_What the task requires_
Your task is to transcribe, word for word, the line containing "RTC pin SQW: GP8 -> GP17" and all lines that follow it to the end of the entries. Leave out the pictures.

_Stored data_

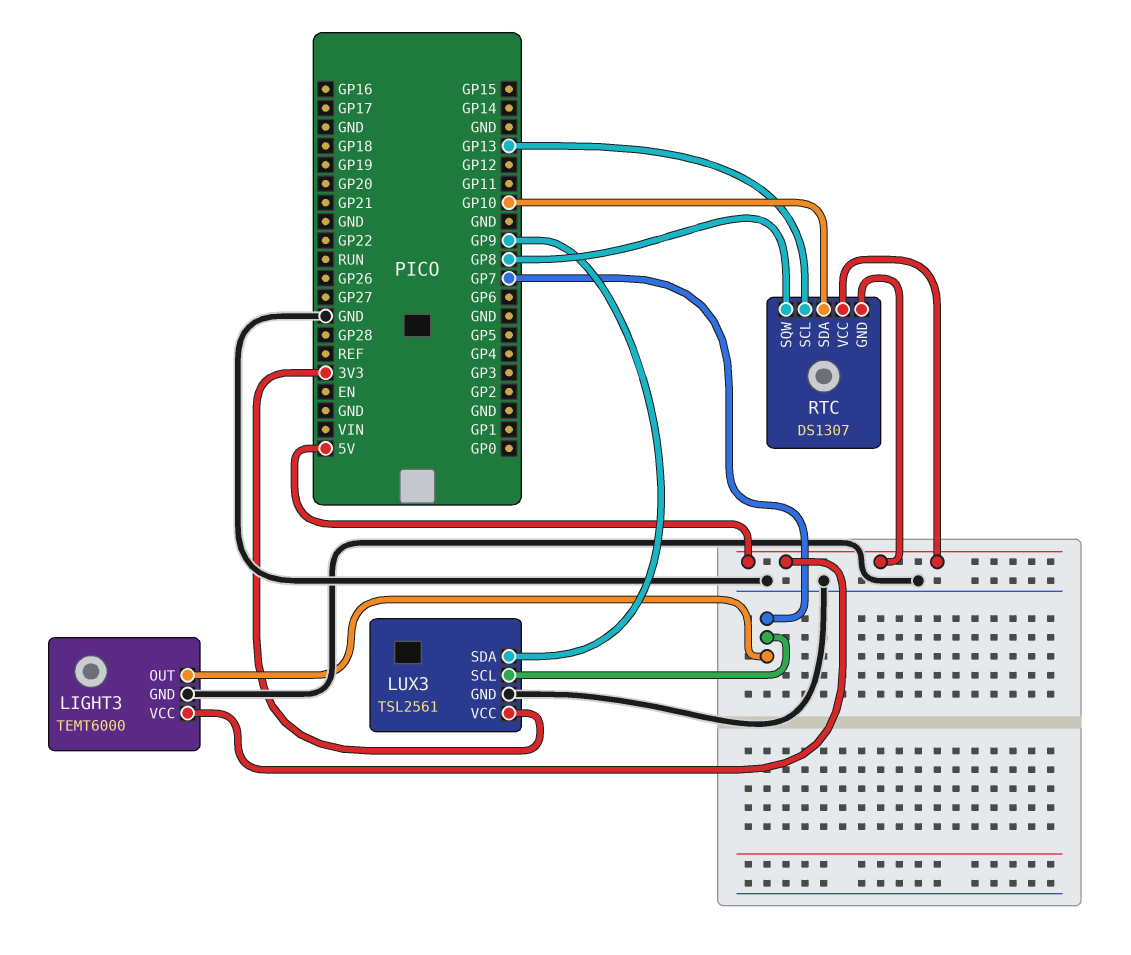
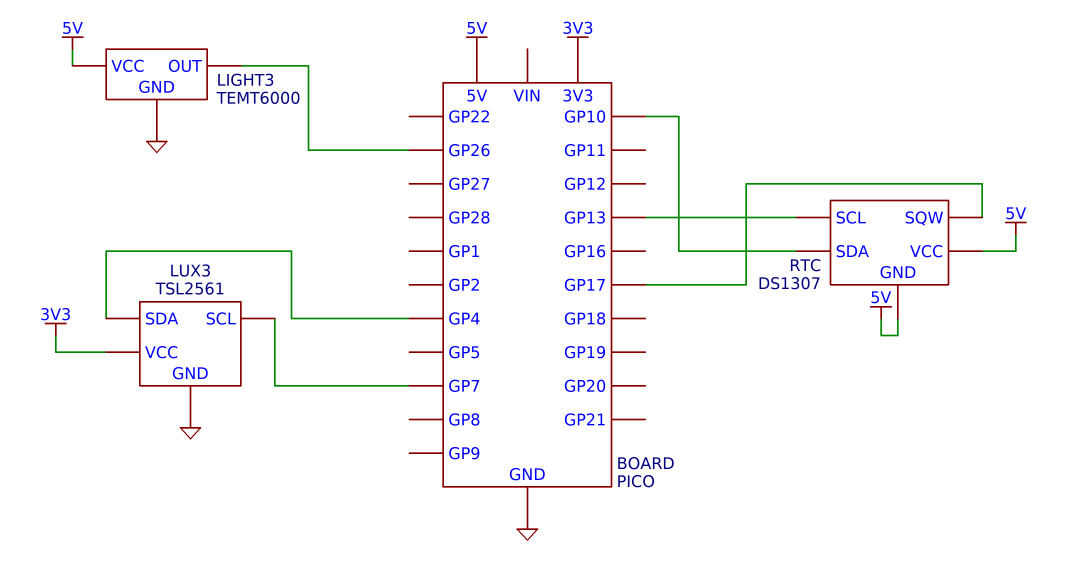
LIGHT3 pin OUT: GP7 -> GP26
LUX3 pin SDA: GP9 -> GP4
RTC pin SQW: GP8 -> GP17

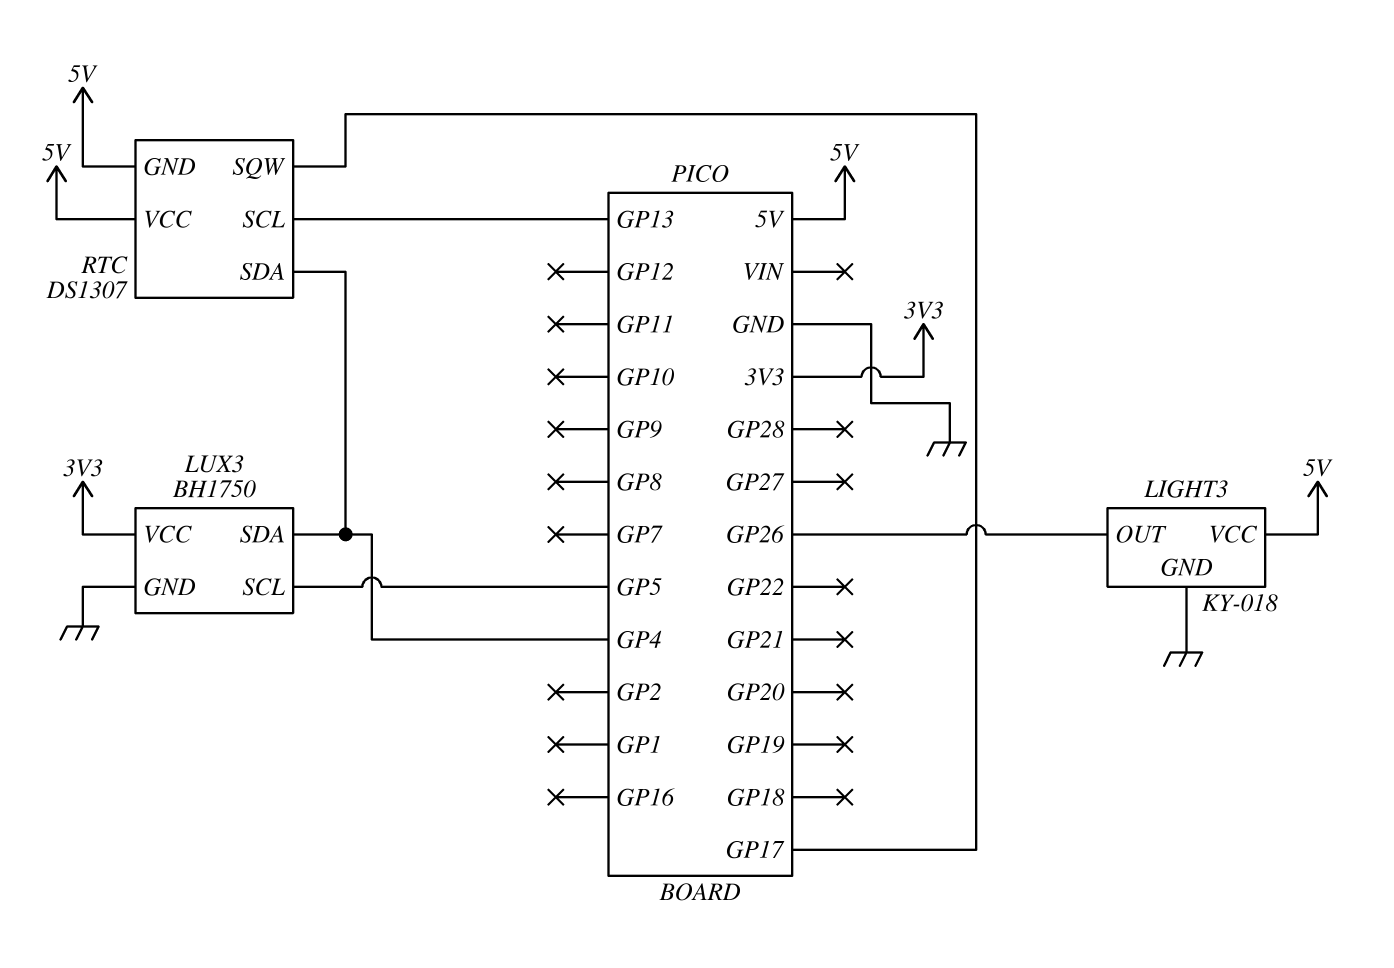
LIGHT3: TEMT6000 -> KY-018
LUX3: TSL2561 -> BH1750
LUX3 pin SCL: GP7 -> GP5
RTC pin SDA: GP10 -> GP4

_Solution to this problem_
RTC pin SQW: GP8 -> GP17

LIGHT3: TEMT6000 -> KY-018
LUX3: TSL2561 -> BH1750
LUX3 pin SCL: GP7 -> GP5
RTC pin SDA: GP10 -> GP4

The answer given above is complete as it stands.